* YOUR GOAL: Return the lines below that contain the word "turquoise".

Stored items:
####################
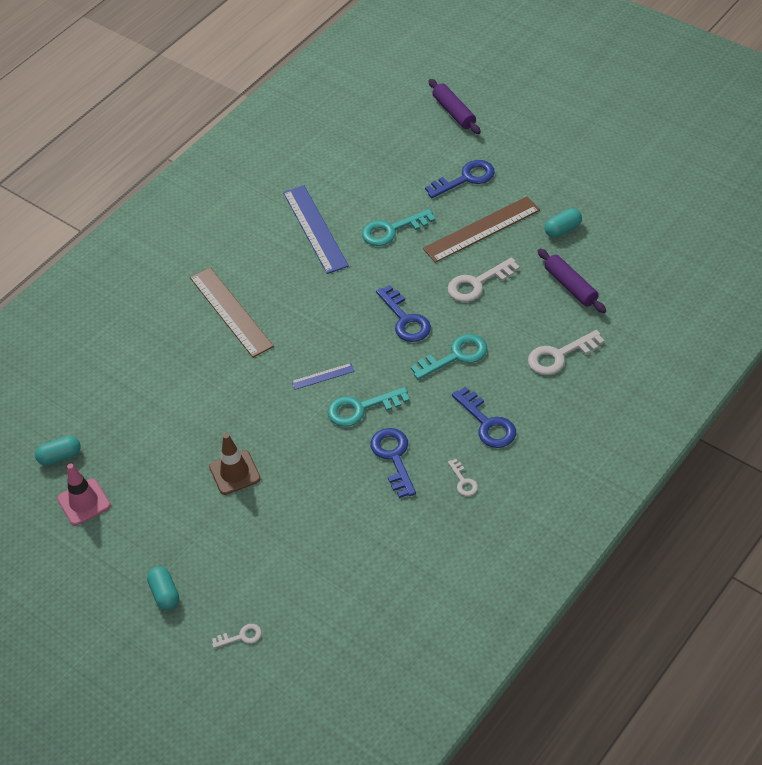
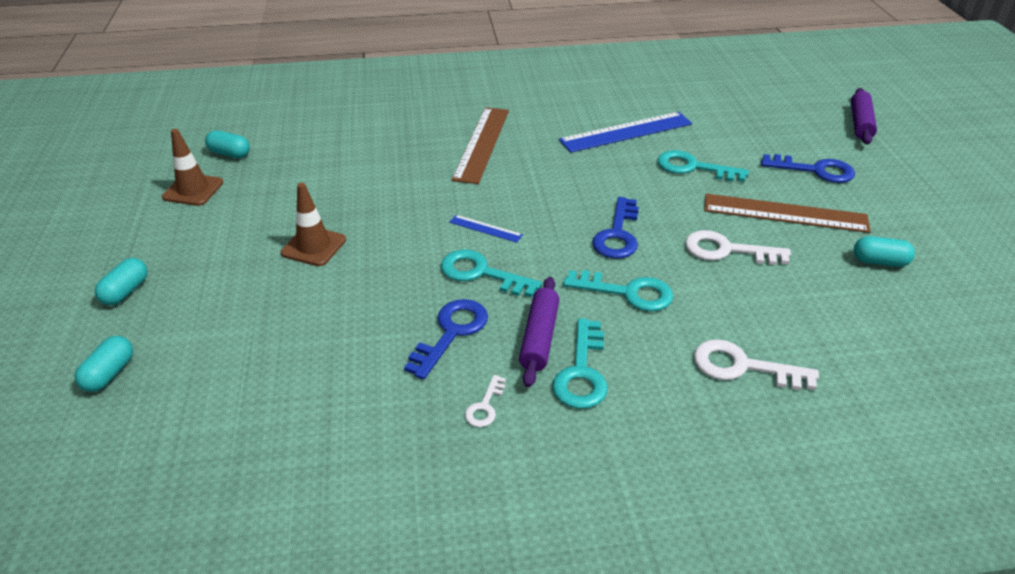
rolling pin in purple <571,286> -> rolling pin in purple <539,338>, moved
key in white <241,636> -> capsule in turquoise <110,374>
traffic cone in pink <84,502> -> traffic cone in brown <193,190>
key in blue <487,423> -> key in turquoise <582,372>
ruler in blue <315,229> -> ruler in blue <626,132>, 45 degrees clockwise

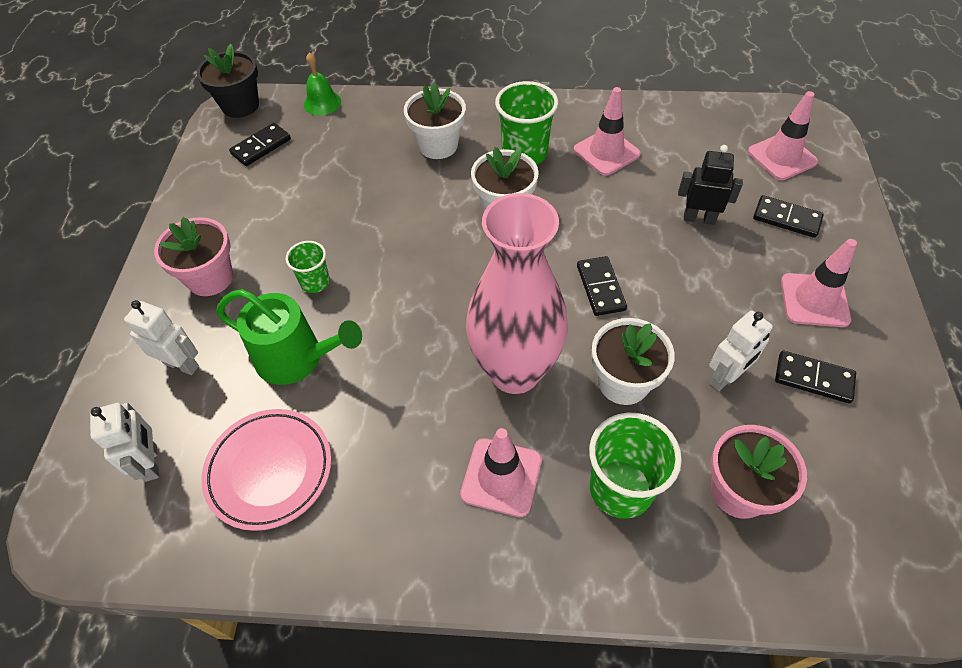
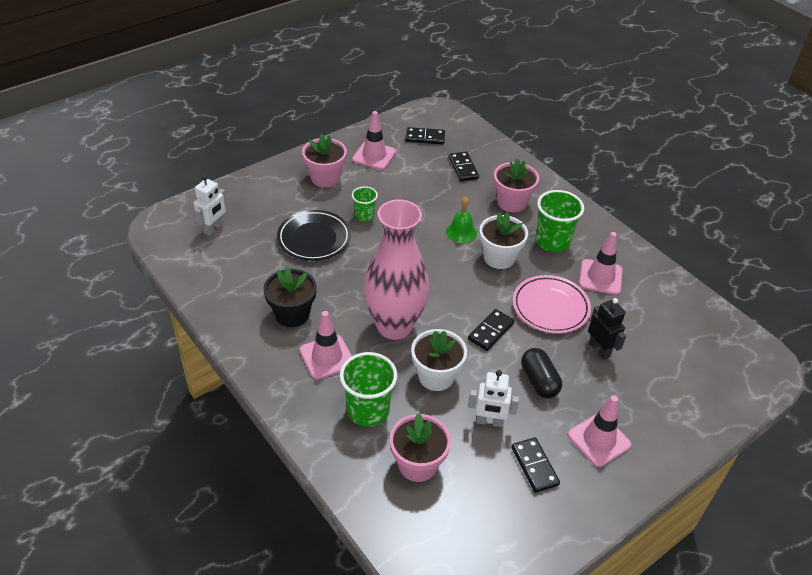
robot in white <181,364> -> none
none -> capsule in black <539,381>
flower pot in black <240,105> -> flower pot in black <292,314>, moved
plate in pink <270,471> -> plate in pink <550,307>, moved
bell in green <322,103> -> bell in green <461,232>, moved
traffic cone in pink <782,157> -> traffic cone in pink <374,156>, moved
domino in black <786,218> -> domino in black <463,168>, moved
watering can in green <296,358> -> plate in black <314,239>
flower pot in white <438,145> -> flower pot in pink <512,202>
####################
* SOLVED PROBLEM:
key in white <241,636> -> capsule in turquoise <110,374>
key in blue <487,423> -> key in turquoise <582,372>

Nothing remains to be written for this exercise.